◆ TASK INSTRUCTIONS
Pick out each line below containing "green".

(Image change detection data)
______________________________

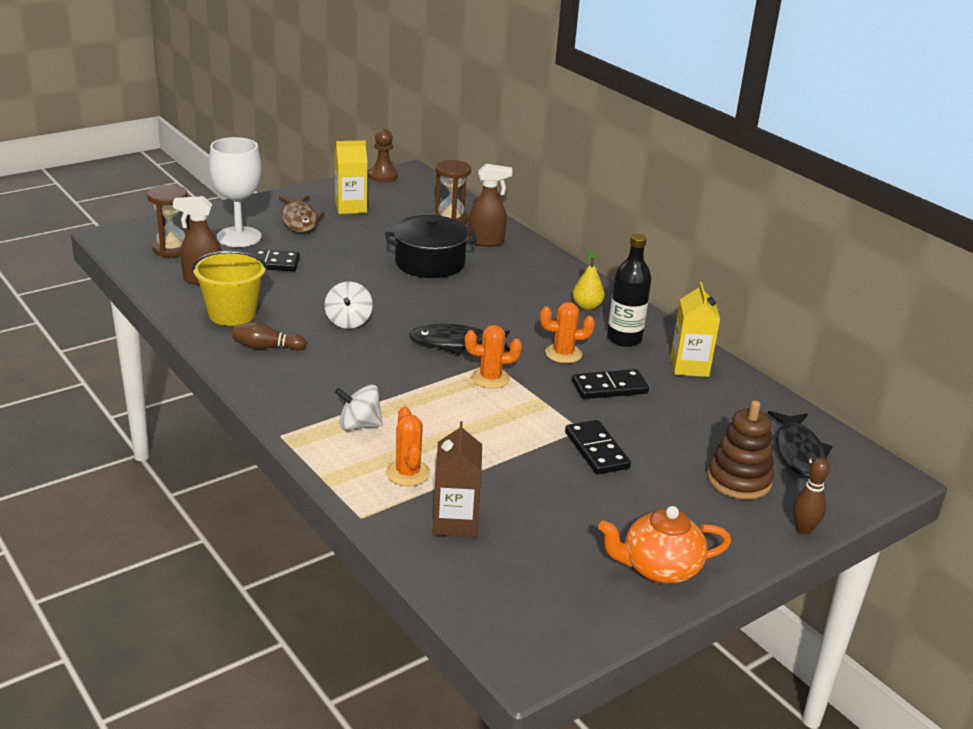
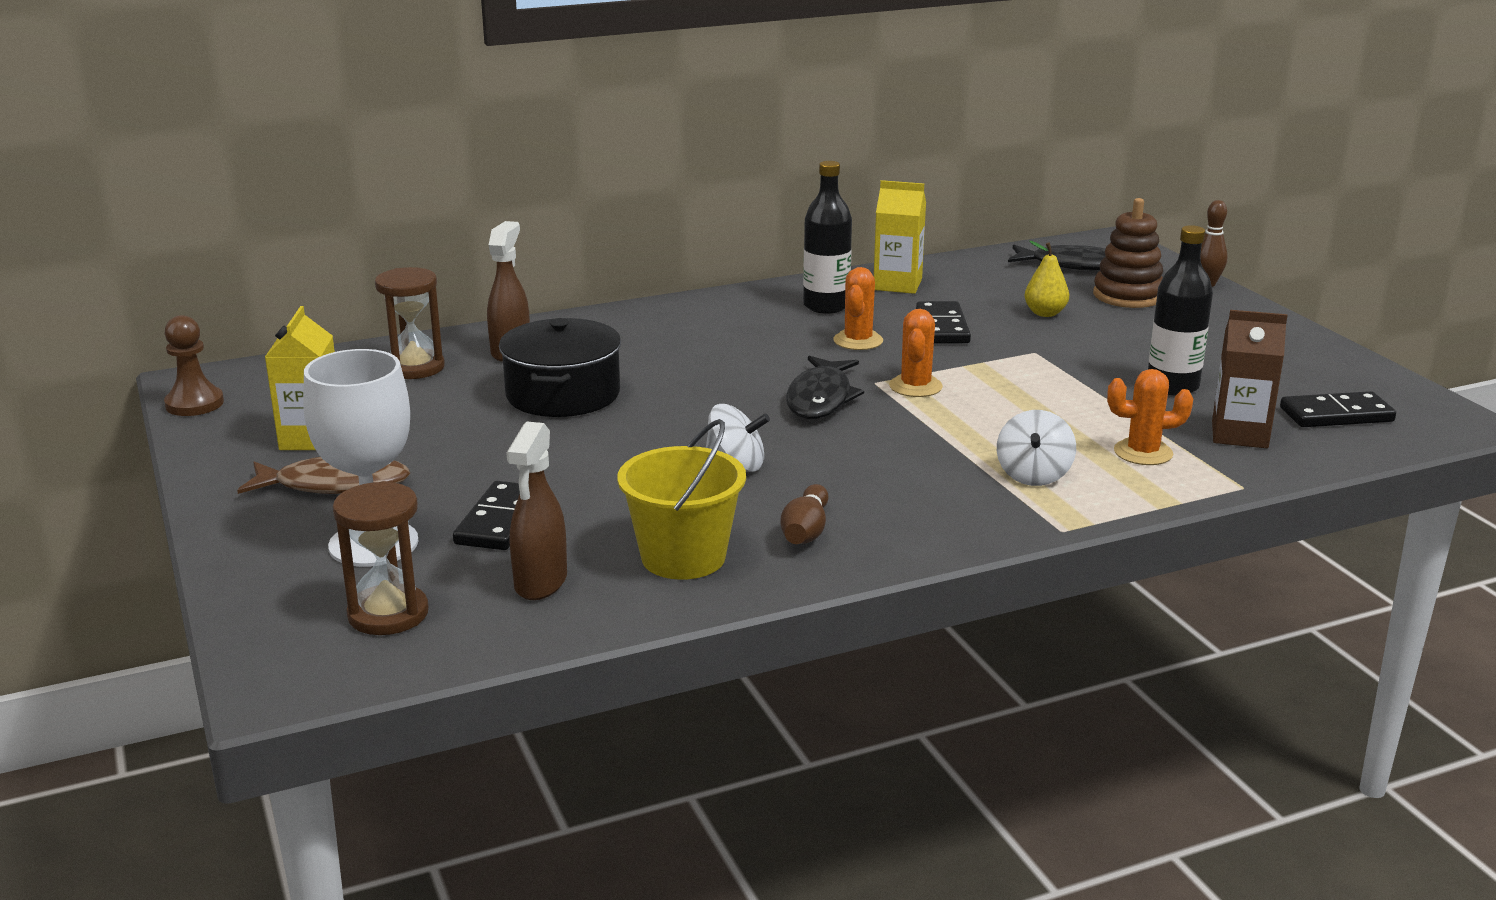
camera: 75 degrees left, 5 degrees down
(539, 494) = (1172, 386): none -> black bottle
(587, 306) = (736, 314): yellow pear -> yellow pear (1045, 313)
(596, 450) = (1079, 349): black domino -> black domino (1336, 415)
(659, 568) = (1291, 348): orange teapot -> none

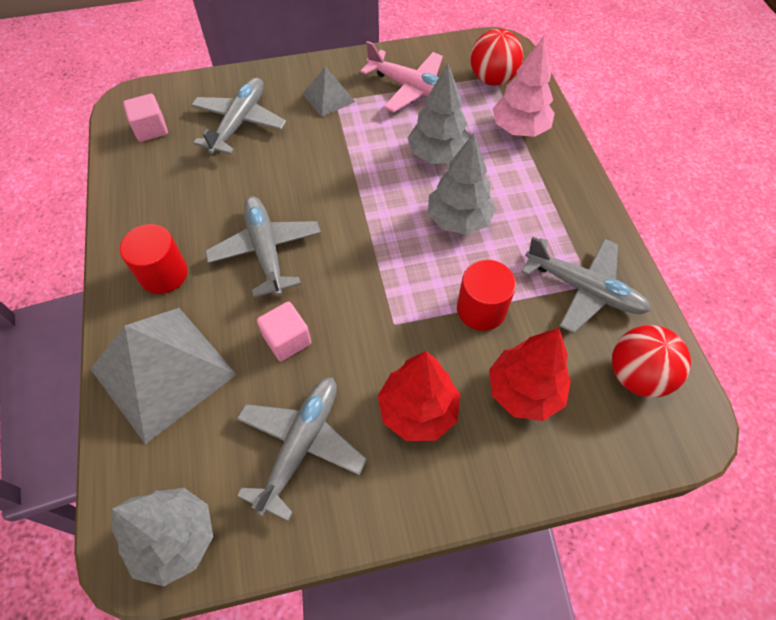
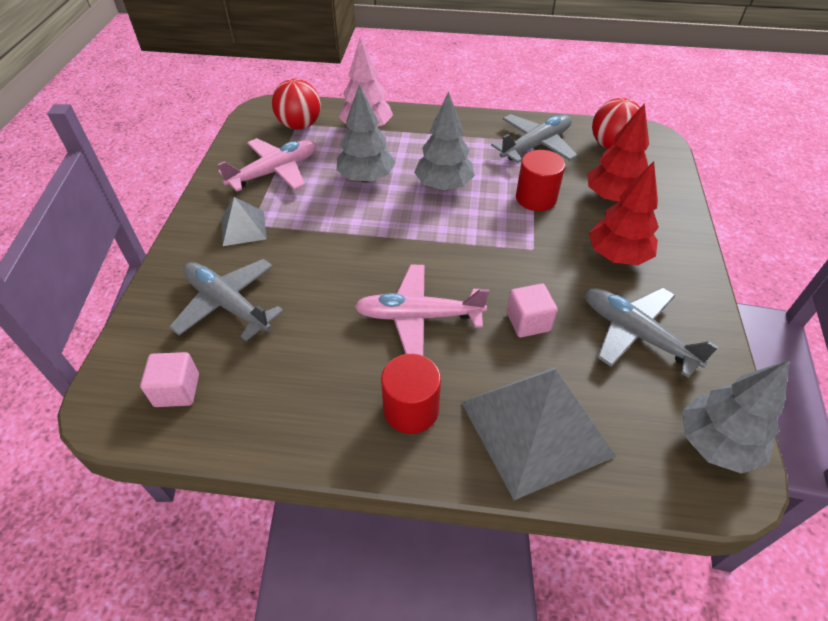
camera: 70 degrees left, 10 degrees down
(266, 250) = (418, 317): grey plane -> pink plane

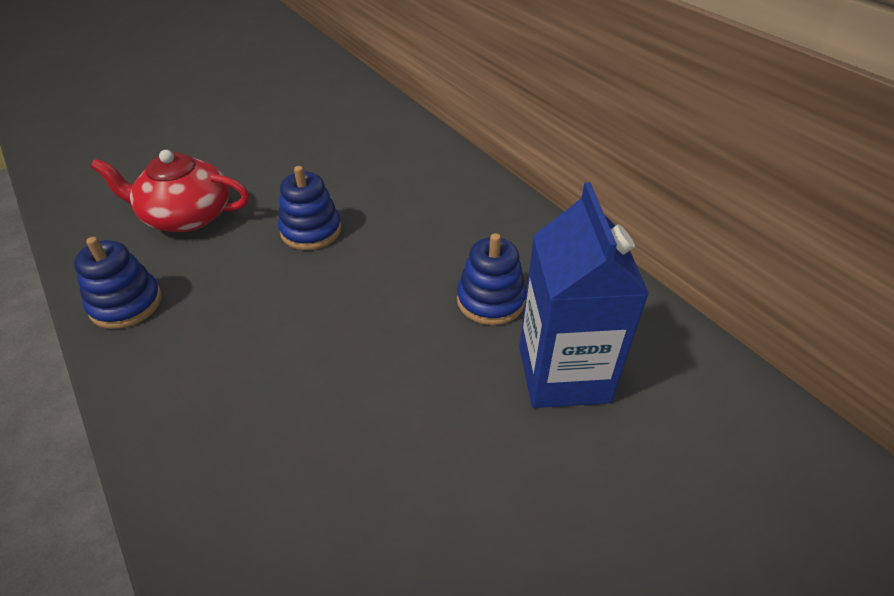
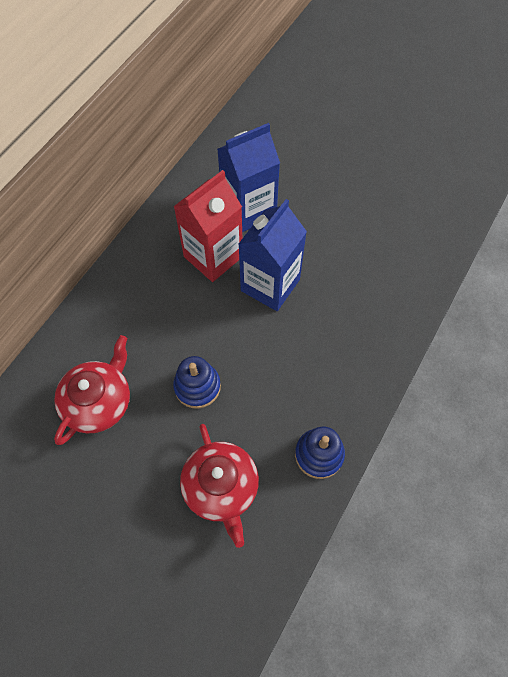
camera: 115 degrees left, 20 degrees up
(358, 163) = (99, 402): none -> red teapot
(400, 347) = (270, 285): none -> blue carton
(490, 300) = (213, 256): blue stacking toy -> red carton

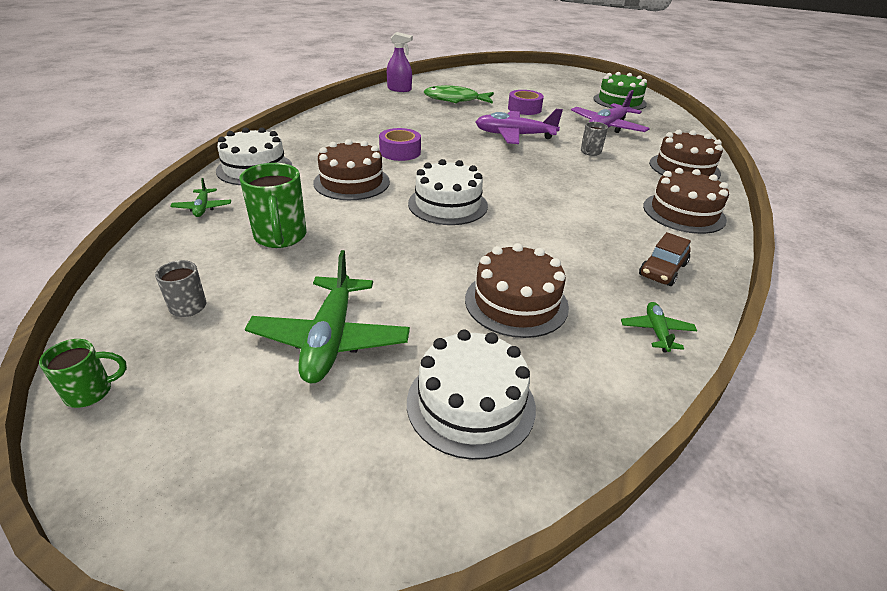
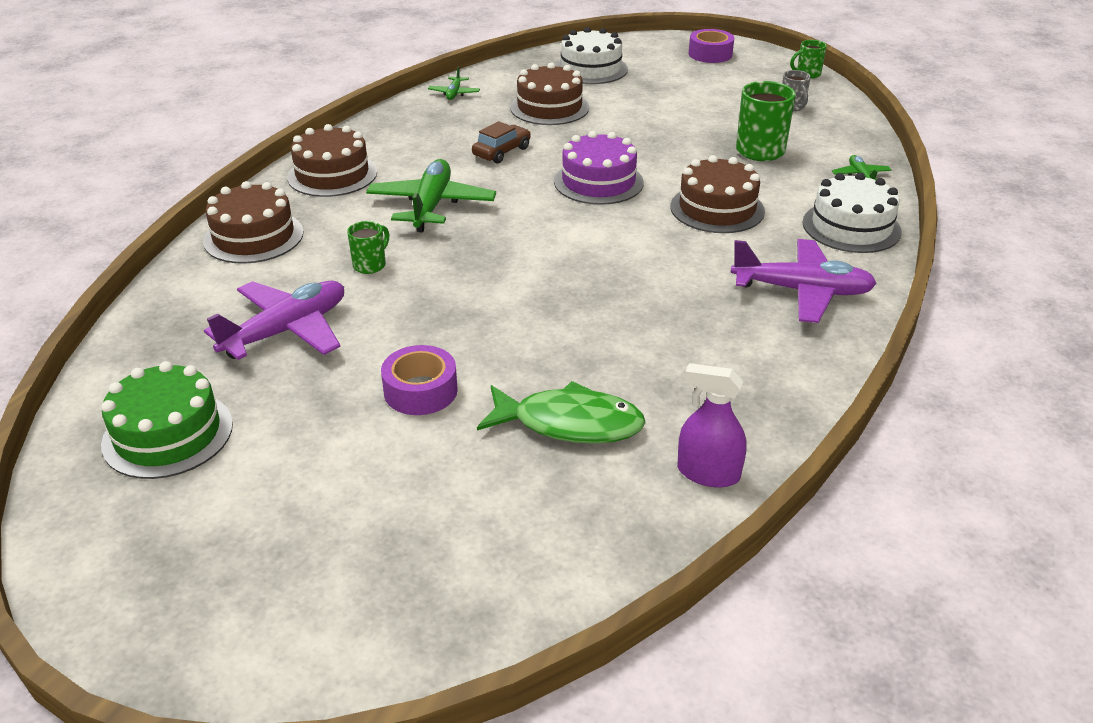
camera: 175 degrees left, 0 degrees up
(330, 339) = (682, 91): green plane -> green plane (431, 206)
(400, 152) = (666, 260): purple tape -> purple tape (710, 54)
(448, 204) = (598, 182): white cake -> purple cake
(514, 135) = (476, 301): purple plane -> purple plane (801, 291)
(590, 152) = (370, 265): grey mug -> green mug
(662, 270) = (412, 126): brown car -> brown car (501, 152)

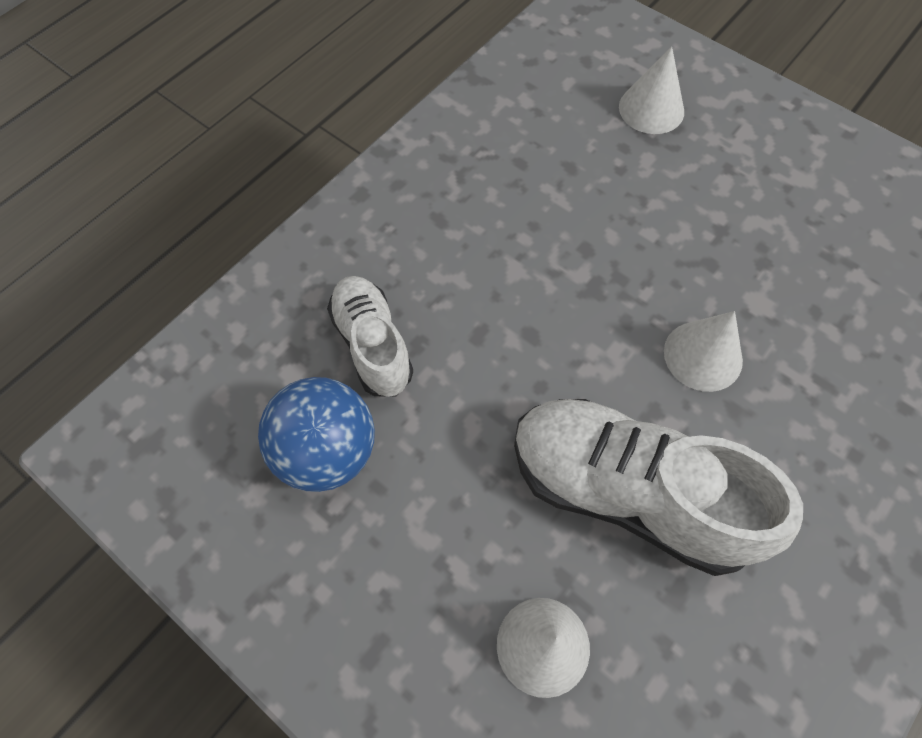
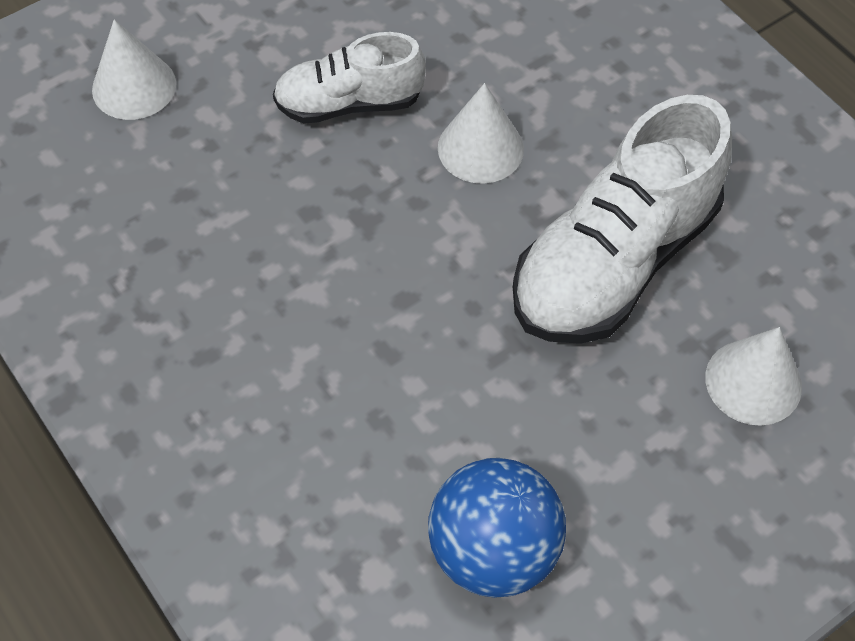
camera: 75 degrees left, 5 degrees down
(372, 345) = (364, 472): white shoe -> white shoe (349, 103)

______________________________

◆ EXERCISE ANSWER
(330, 339) = (682, 91): green plane -> green plane (431, 206)
(590, 152) = (370, 265): grey mug -> green mug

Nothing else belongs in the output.